Before-and-after object lists
-- Opening Marker --

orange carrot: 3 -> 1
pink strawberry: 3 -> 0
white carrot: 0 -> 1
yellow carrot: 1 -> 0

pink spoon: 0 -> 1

-- Closing Marker --
-- Opening Marker --

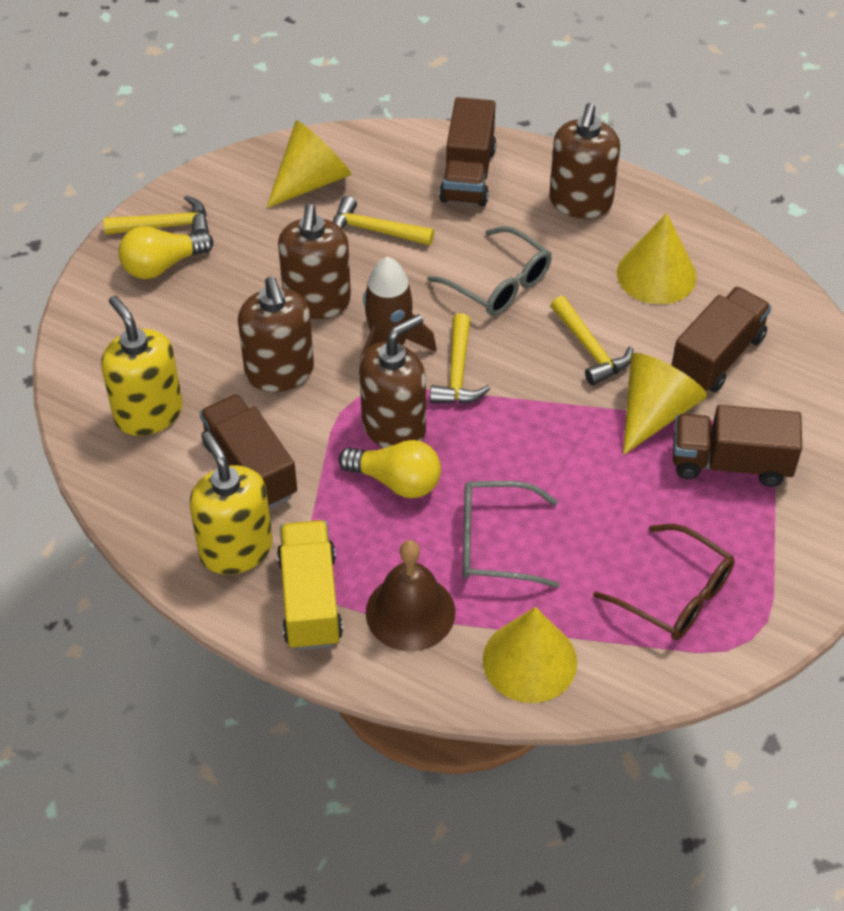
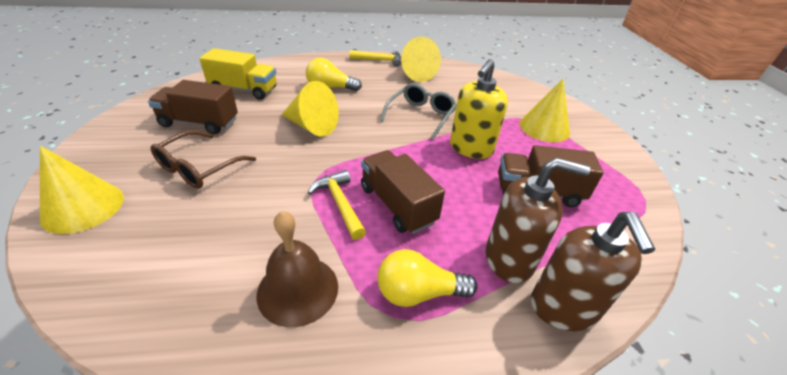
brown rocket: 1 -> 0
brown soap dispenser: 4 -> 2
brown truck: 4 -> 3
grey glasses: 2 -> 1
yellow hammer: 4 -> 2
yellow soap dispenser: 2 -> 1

-- Closing Marker --

Look for the string "brown" in the data above and return every line that has it.

brown rocket: 1 -> 0
brown soap dispenser: 4 -> 2
brown truck: 4 -> 3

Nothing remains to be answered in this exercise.